▶ _Action item_
Go to the line in the entries below that holds "C15: 2200uF (plus 3V3, minus GND) -> none" and repeat exactly from there through the line that holds "U3 pin V-: -9V -> +15V", inclusive.

┌─ Given data

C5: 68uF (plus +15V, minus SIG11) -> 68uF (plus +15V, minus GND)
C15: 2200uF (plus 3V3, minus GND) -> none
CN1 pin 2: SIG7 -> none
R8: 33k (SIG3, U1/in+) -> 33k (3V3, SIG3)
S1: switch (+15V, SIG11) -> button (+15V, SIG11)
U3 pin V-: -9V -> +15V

└─
┌─ Given data

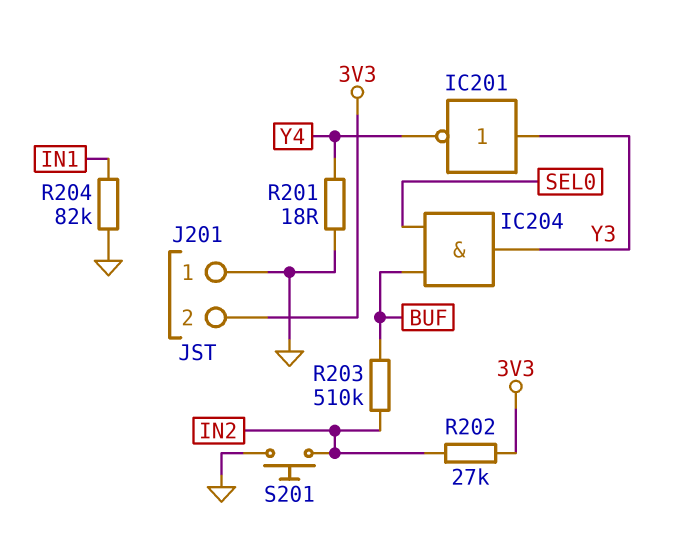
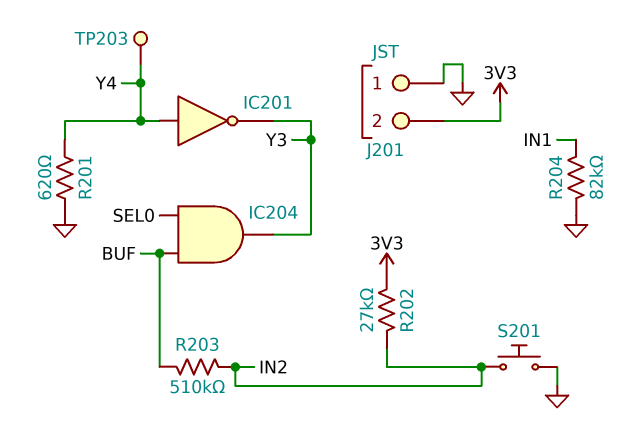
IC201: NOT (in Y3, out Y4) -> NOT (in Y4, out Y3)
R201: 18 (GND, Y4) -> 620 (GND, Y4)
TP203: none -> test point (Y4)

└─

▶ _Answer_
C15: 2200uF (plus 3V3, minus GND) -> none
CN1 pin 2: SIG7 -> none
R8: 33k (SIG3, U1/in+) -> 33k (3V3, SIG3)
S1: switch (+15V, SIG11) -> button (+15V, SIG11)
U3 pin V-: -9V -> +15V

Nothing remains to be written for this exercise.